* WHAT IS BEING ASKED
The entries follow. Copy every line in which "left" appears.

* MATERIAL TO PROCESS
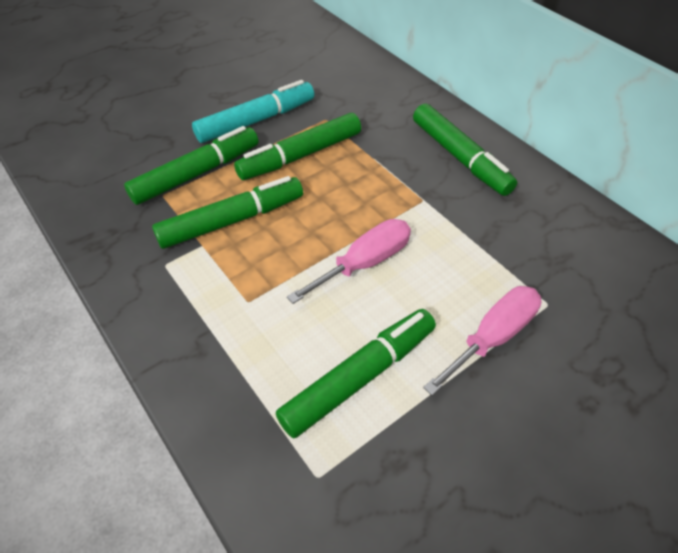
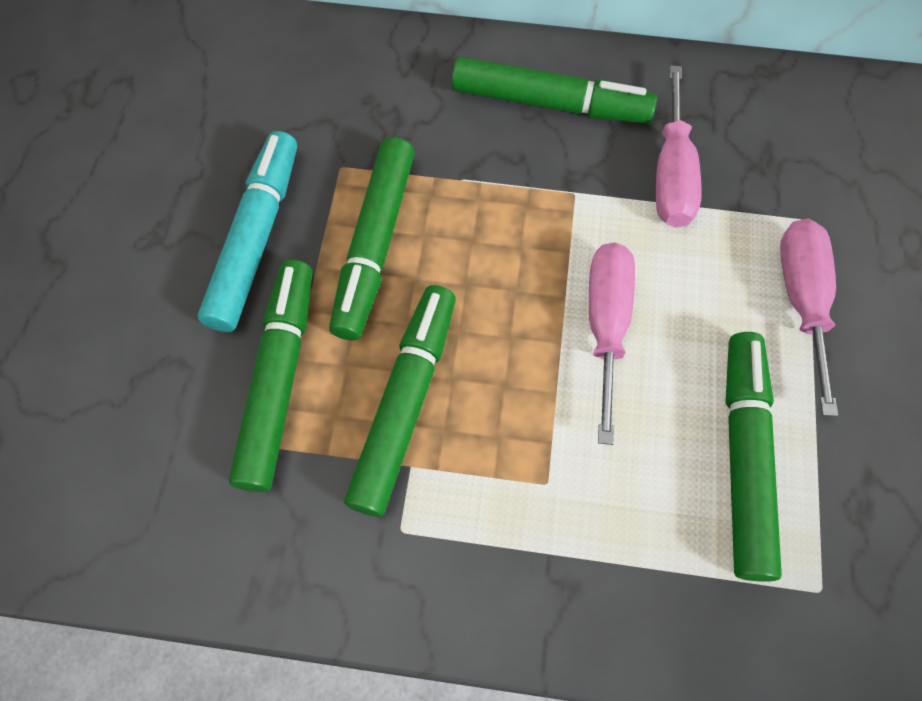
camera: 45 degrees left, 15 degrees up
(489, 227) = (671, 174): none -> pink screwdriver

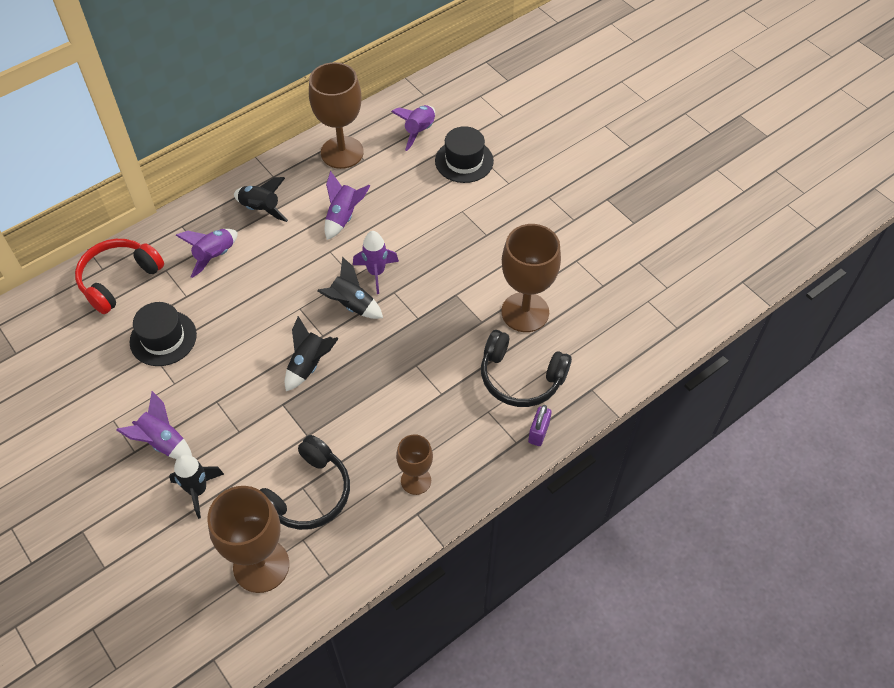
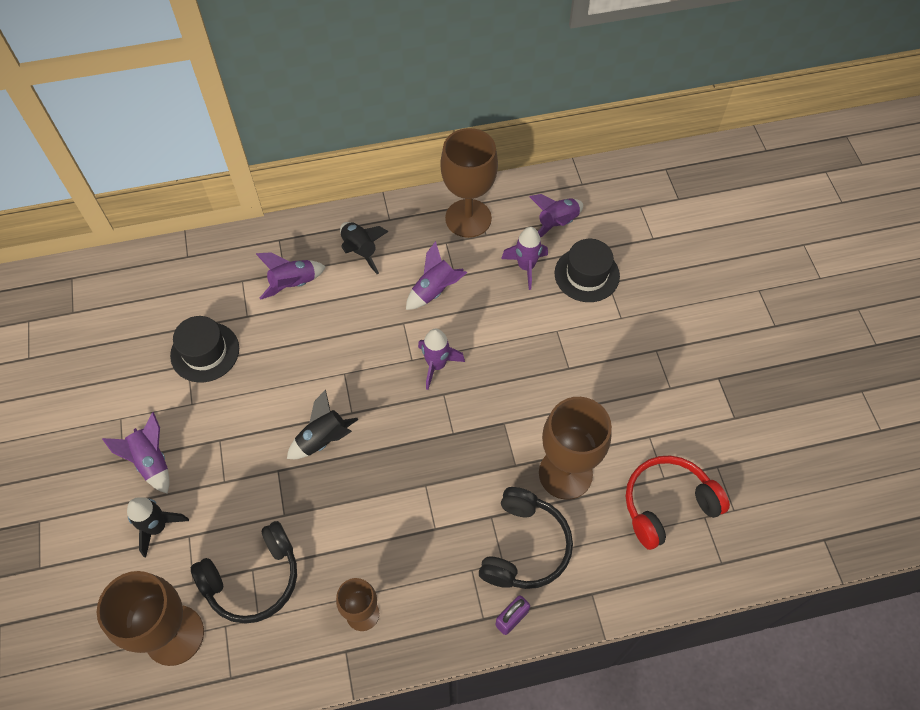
camera: 25 degrees right, 5 degrees up
(119, 280) = (196, 274): red headphones -> red headphones (667, 505)
(351, 305) = (395, 391): black rocket -> none
(411, 172) = (526, 267): none -> purple rocket
(521, 377) = (524, 546): black headphones -> black headphones turned 120 degrees counterclockwise

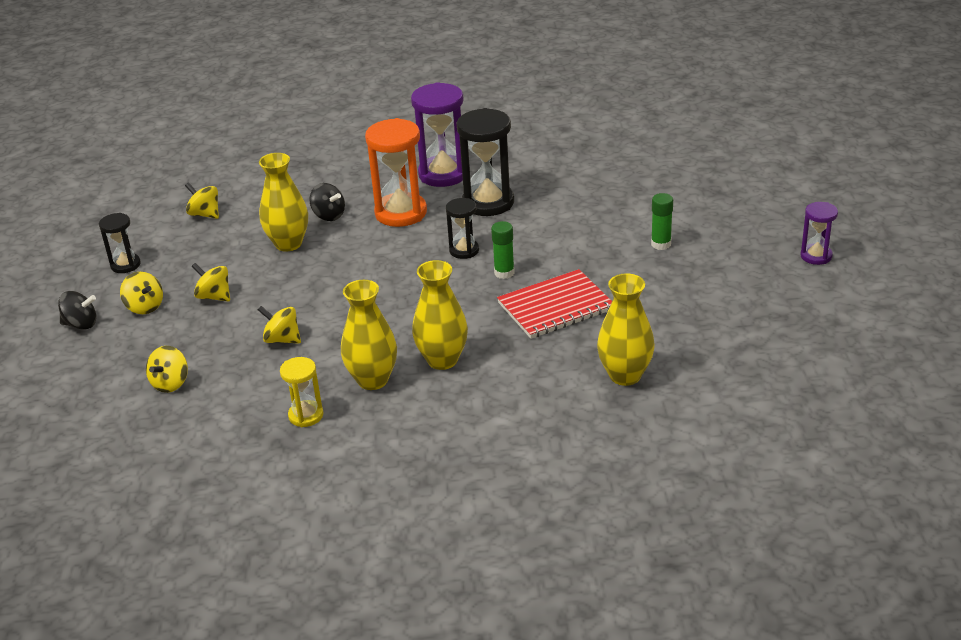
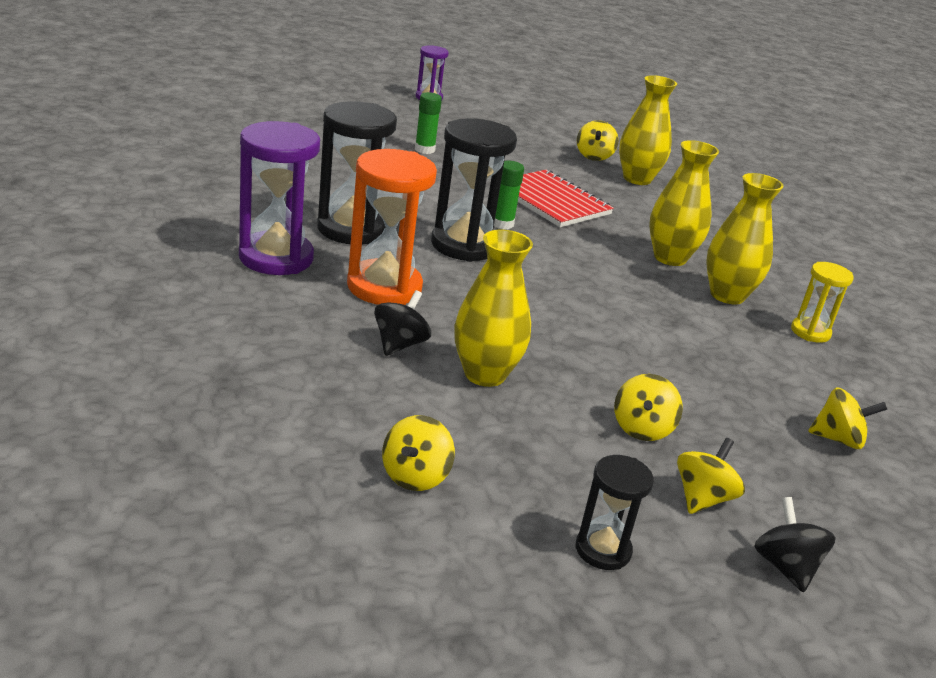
camera: 110 degrees left, 5 degrees down
(282, 339) = (698, 359): yellow spinning top -> yellow spinning top (594, 156)
(464, 250) = (464, 245): black hourglass -> black hourglass, size x1.83

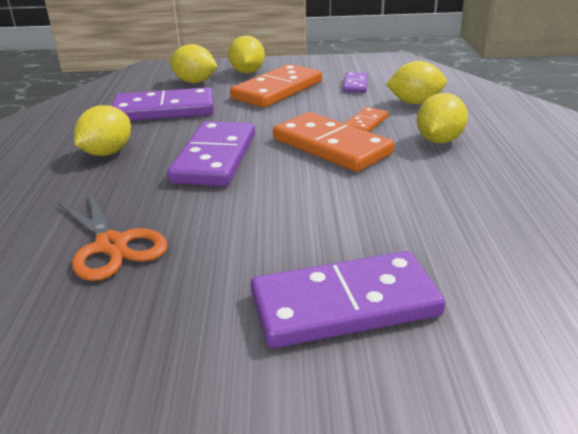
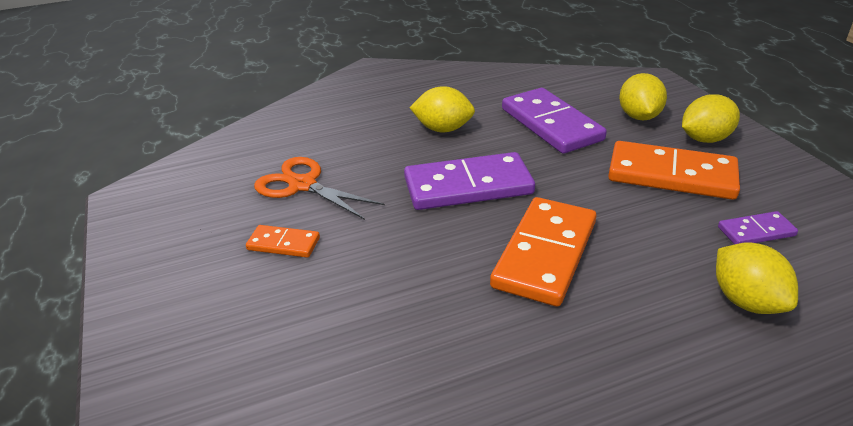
camera: 70 degrees right, 5 degrees up
(112, 245) = (302, 185): orange scissors -> orange scissors turned 90 degrees clockwise
(344, 304) = (251, 330): purple domino -> none
(365, 123) = (631, 268): orange domino -> orange domino (283, 244)
(439, 140) = (630, 346): yellow lemon -> none

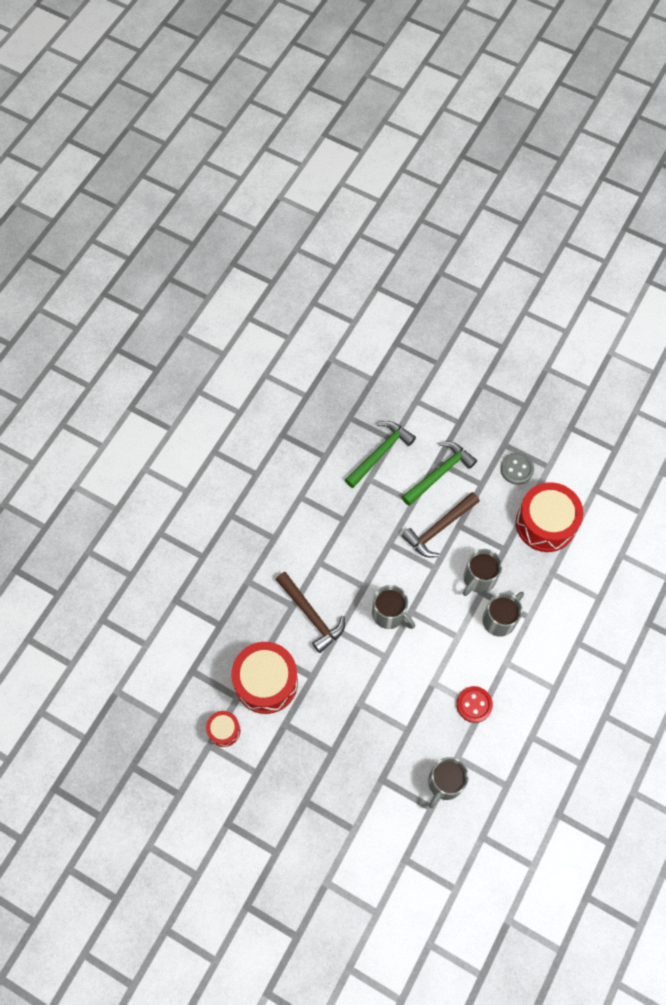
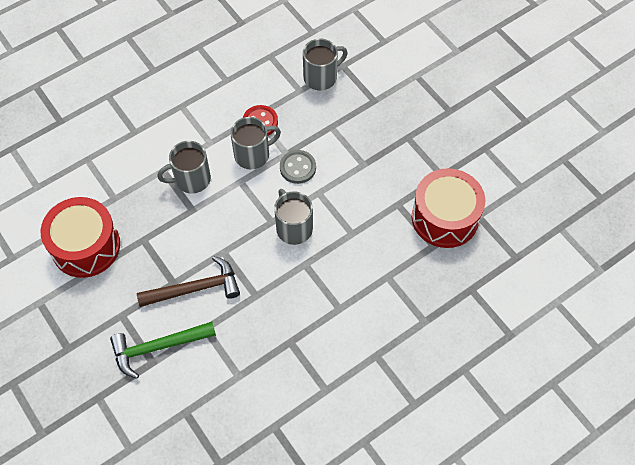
camera: 155 degrees left, 5 degrees down
(224, 730) = (502, 193): red drum -> none
(311, 615) = (372, 259): brown hammer -> none
(380, 453) = (209, 401): green hammer -> none
(478, 579) = (187, 223): grey mug -> grey mug (253, 154)
(516, 469) = (74, 314): grey button -> grey button (297, 167)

* RESPONSE TO THIS EXERCISE
camera: 45 degrees left, 15 degrees up
camera: 110 degrees left, 5 degrees down
camera: 155 degrees left, 5 degrees down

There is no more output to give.